Data below:
/---

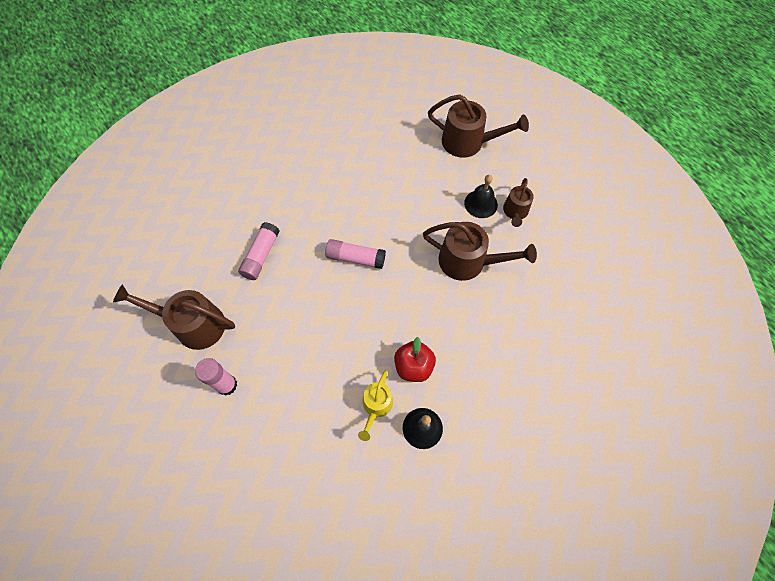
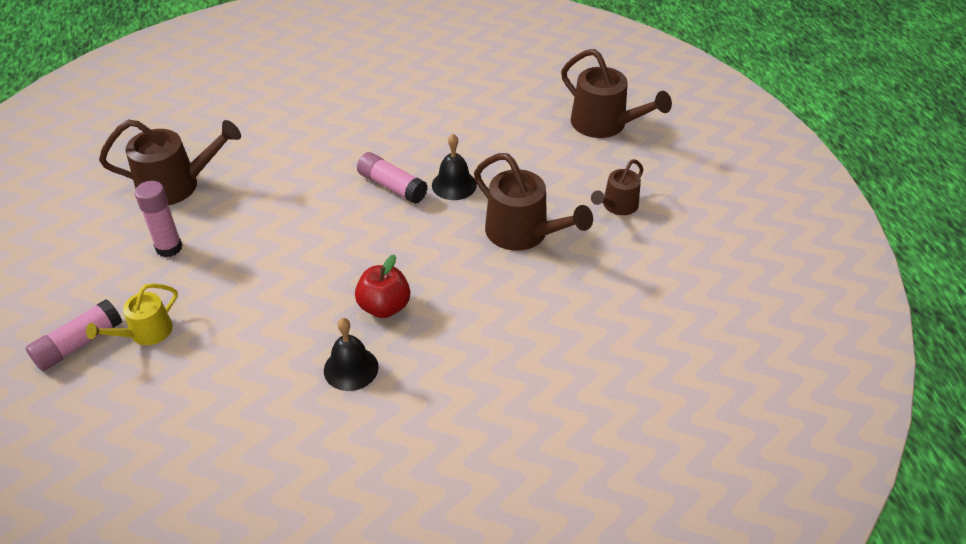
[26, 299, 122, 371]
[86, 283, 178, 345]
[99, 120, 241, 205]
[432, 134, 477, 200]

\---

Copy all the data exactly as written, but skip any picture.

Solution:
[26, 299, 122, 371]
[86, 283, 178, 345]
[99, 120, 241, 205]
[432, 134, 477, 200]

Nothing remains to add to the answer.